* **About this task**
Using the records below, write out again exactly the lines that begin at the line containing "(416, 95) = (314, 231): pink" and end at the line containing "(149, 178) = (558, 269): yellow", and no other lines.

=== Begin Enclosure ===

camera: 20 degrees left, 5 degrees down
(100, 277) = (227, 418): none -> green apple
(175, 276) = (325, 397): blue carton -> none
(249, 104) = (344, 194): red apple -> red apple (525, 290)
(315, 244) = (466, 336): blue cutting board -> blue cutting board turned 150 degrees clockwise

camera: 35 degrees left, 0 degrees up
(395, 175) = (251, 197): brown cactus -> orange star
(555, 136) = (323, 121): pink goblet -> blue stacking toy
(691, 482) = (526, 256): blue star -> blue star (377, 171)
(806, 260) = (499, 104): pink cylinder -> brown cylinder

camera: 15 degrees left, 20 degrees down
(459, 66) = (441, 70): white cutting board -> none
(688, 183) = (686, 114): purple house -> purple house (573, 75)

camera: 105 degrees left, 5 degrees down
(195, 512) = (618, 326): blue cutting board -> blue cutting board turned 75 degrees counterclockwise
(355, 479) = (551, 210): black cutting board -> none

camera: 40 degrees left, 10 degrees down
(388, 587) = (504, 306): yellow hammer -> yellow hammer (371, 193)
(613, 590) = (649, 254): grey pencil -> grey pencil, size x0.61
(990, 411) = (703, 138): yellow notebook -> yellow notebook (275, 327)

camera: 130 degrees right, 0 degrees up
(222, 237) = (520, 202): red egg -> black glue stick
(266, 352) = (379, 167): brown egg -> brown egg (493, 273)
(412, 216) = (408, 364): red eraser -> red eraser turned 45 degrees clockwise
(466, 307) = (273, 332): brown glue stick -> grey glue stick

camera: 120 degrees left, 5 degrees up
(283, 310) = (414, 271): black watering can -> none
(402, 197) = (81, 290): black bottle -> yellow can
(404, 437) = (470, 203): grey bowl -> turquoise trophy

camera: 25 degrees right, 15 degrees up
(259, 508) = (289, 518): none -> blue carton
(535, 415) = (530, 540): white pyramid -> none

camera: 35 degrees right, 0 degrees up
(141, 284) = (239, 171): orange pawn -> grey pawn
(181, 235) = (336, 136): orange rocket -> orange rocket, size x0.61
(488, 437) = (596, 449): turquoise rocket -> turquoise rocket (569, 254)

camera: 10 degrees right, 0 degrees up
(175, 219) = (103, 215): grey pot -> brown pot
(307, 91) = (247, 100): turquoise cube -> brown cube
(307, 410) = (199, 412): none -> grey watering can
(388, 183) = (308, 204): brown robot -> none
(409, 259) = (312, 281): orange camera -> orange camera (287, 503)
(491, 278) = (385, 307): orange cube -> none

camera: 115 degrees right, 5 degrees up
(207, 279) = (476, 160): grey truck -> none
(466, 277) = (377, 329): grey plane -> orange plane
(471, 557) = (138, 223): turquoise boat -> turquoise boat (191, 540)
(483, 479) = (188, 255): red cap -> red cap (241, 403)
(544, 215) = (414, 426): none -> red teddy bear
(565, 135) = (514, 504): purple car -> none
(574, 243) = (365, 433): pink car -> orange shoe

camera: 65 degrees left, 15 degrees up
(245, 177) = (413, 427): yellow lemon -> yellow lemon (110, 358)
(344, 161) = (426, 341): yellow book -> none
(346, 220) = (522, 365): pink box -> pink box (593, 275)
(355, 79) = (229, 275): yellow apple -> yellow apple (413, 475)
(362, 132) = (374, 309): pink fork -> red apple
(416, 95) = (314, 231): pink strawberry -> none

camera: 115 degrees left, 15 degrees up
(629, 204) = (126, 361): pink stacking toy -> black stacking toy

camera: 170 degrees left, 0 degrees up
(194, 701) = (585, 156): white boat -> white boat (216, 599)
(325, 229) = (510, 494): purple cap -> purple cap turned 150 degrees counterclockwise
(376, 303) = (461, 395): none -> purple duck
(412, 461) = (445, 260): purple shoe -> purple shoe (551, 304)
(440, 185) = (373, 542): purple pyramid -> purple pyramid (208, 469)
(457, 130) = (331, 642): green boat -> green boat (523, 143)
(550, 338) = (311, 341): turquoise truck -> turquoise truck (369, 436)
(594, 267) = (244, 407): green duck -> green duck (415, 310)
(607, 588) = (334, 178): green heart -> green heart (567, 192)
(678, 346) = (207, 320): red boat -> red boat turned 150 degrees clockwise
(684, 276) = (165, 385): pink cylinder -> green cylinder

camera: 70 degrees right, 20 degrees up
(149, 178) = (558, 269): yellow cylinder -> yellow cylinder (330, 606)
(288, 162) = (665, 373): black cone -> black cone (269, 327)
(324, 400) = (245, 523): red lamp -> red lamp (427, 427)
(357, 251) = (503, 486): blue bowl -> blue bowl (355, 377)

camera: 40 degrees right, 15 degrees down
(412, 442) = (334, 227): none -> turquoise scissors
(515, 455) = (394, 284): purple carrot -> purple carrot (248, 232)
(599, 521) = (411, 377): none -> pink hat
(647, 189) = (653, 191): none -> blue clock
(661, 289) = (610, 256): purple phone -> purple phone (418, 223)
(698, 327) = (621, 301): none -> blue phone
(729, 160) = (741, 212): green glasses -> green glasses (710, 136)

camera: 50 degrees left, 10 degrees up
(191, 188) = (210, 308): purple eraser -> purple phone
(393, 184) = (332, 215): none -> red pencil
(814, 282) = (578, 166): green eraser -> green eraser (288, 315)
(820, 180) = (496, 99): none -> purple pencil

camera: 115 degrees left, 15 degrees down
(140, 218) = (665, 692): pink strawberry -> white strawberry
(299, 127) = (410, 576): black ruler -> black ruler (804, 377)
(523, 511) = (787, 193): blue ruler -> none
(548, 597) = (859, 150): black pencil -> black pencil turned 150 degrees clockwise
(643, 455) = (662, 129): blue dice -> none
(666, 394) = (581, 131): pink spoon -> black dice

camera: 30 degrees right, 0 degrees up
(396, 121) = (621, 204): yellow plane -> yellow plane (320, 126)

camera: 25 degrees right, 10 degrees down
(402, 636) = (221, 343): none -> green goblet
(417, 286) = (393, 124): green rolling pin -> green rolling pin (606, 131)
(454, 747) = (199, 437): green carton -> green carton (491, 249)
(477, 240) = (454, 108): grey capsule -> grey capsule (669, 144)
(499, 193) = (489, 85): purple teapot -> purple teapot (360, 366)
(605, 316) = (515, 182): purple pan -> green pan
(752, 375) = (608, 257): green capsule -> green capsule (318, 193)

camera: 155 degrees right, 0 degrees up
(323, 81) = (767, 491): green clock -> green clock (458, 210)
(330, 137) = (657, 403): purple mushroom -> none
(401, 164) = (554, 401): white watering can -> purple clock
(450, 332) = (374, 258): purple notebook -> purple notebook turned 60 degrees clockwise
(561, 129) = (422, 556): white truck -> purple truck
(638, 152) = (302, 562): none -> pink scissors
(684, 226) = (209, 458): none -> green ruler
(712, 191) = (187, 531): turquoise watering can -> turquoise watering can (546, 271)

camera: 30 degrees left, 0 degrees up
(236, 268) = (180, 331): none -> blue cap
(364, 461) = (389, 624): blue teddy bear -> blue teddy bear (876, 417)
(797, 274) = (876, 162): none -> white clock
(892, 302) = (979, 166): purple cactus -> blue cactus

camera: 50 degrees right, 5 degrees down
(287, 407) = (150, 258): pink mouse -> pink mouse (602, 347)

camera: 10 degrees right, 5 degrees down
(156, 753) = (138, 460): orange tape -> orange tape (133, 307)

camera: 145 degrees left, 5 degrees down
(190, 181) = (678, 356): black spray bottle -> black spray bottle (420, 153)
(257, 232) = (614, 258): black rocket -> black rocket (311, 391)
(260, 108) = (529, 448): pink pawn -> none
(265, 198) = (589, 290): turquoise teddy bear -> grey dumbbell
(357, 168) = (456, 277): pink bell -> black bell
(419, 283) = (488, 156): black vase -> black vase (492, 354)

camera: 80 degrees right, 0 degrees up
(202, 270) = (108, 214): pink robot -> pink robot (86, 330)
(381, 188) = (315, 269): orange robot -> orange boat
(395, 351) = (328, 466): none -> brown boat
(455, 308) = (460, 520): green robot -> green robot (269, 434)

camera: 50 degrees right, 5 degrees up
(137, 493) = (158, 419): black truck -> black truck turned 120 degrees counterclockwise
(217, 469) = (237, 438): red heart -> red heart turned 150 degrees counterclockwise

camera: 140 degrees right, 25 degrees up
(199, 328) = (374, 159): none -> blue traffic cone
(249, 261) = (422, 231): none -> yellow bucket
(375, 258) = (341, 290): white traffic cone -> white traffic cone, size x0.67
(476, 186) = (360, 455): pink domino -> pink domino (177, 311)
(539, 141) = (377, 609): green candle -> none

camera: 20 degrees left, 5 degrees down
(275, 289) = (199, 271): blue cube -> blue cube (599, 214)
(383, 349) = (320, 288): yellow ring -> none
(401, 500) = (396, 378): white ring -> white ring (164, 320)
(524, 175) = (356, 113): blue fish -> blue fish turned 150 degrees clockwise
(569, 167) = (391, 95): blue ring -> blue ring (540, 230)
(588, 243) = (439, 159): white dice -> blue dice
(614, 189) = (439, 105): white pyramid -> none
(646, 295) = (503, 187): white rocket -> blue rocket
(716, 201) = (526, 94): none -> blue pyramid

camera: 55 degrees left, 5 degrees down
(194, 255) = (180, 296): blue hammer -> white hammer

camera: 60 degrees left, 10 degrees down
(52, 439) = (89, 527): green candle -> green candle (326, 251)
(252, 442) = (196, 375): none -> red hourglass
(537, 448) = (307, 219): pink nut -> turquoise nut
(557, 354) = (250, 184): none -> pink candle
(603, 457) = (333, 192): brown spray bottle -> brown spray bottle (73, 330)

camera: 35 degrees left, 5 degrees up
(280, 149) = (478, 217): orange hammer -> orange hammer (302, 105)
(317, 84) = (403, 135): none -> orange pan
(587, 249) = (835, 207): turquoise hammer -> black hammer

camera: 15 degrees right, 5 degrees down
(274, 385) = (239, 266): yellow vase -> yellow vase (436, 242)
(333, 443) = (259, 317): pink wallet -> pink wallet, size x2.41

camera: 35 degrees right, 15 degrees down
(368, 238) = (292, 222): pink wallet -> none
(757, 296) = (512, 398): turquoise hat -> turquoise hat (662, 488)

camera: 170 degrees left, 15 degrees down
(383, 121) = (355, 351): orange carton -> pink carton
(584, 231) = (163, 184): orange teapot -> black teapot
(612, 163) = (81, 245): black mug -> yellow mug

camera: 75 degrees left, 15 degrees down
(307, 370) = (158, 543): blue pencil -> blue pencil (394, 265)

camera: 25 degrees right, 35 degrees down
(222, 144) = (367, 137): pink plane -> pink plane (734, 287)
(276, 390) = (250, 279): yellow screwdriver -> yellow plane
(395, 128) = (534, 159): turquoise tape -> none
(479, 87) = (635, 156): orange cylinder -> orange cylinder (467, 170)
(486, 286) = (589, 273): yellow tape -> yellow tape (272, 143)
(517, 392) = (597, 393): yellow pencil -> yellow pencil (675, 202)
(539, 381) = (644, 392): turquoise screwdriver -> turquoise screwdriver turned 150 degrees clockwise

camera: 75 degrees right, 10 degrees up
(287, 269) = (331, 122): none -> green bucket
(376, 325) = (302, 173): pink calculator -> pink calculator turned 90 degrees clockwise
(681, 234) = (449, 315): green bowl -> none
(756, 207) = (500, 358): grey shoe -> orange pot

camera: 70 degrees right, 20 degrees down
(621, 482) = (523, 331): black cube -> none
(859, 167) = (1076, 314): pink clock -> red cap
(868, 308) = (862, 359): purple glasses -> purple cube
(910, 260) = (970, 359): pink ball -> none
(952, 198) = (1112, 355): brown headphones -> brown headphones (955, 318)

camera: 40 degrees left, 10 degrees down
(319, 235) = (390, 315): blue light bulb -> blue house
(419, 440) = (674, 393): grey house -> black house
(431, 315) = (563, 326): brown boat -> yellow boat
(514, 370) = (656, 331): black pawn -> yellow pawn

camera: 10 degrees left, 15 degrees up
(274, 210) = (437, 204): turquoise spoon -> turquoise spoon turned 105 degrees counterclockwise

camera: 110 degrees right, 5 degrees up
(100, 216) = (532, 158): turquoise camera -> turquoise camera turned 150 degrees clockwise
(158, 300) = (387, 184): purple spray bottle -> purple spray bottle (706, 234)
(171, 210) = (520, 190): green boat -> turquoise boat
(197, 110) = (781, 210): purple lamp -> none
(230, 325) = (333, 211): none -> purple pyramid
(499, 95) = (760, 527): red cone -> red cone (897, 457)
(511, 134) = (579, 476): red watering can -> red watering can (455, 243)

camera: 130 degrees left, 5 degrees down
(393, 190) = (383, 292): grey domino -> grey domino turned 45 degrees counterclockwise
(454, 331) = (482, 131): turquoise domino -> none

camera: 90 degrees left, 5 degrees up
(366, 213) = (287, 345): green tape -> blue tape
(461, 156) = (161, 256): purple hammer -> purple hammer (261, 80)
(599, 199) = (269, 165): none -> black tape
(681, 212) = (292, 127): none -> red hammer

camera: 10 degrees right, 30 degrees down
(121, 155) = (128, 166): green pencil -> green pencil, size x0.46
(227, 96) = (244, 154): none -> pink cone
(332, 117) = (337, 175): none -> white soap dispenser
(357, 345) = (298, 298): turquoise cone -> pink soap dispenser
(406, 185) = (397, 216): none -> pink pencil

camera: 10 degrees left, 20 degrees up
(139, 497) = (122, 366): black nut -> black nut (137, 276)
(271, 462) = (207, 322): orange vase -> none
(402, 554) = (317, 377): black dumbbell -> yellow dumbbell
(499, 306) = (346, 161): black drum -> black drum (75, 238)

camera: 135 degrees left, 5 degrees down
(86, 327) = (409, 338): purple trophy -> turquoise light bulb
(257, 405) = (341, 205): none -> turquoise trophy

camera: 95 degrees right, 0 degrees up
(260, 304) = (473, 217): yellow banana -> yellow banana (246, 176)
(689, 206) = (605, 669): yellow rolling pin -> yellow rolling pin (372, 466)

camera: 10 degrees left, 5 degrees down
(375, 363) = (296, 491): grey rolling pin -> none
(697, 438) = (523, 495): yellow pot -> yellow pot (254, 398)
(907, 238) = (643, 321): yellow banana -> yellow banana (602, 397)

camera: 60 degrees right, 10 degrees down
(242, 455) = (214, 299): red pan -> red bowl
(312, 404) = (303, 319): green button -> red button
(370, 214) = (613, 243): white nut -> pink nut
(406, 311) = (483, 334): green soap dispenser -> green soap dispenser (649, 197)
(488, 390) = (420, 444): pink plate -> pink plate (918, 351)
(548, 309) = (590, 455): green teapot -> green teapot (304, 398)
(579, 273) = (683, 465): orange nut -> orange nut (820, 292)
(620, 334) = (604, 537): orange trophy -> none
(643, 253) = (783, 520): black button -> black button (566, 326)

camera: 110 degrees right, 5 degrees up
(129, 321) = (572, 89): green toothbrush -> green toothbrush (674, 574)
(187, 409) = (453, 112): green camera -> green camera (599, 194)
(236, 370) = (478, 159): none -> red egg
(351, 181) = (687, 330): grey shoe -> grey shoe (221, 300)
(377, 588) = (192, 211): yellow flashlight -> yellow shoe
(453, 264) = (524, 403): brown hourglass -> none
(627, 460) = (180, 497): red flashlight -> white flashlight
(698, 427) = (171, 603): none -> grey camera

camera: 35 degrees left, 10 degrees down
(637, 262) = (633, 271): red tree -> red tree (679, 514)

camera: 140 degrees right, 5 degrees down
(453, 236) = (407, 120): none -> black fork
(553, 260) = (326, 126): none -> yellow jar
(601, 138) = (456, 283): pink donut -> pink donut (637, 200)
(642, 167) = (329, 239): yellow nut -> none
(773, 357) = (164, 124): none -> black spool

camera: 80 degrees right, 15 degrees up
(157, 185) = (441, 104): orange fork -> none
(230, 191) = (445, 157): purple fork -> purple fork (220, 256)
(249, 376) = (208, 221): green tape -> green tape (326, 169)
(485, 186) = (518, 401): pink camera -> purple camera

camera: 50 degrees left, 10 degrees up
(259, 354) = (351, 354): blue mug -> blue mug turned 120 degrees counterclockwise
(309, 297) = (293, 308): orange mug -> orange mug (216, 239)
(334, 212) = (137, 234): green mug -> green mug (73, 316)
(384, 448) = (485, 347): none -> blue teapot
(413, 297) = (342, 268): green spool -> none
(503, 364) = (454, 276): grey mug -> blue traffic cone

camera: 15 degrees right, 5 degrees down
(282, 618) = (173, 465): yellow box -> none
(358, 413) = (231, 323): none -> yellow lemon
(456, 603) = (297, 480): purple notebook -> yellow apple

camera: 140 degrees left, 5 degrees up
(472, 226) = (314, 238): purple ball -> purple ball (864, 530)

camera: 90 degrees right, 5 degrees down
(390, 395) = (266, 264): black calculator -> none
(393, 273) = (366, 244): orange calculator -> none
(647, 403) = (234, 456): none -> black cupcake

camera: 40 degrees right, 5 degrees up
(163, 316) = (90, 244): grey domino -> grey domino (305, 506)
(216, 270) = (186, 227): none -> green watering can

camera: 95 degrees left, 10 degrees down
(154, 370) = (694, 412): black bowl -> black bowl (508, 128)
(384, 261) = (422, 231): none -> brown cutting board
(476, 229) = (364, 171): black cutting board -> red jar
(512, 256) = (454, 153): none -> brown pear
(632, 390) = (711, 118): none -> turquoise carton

=== End Enclosure ===

* **Response to this exercise**
(416, 95) = (314, 231): pink strawberry -> none

camera: 115 degrees left, 15 degrees up
(629, 204) = (126, 361): pink stacking toy -> black stacking toy

camera: 170 degrees left, 0 degrees up
(194, 701) = (585, 156): white boat -> white boat (216, 599)
(325, 229) = (510, 494): purple cap -> purple cap turned 150 degrees counterclockwise
(376, 303) = (461, 395): none -> purple duck
(412, 461) = (445, 260): purple shoe -> purple shoe (551, 304)
(440, 185) = (373, 542): purple pyramid -> purple pyramid (208, 469)
(457, 130) = (331, 642): green boat -> green boat (523, 143)
(550, 338) = (311, 341): turquoise truck -> turquoise truck (369, 436)
(594, 267) = (244, 407): green duck -> green duck (415, 310)
(607, 588) = (334, 178): green heart -> green heart (567, 192)
(678, 346) = (207, 320): red boat -> red boat turned 150 degrees clockwise
(684, 276) = (165, 385): pink cylinder -> green cylinder

camera: 70 degrees right, 20 degrees up
(149, 178) = (558, 269): yellow cylinder -> yellow cylinder (330, 606)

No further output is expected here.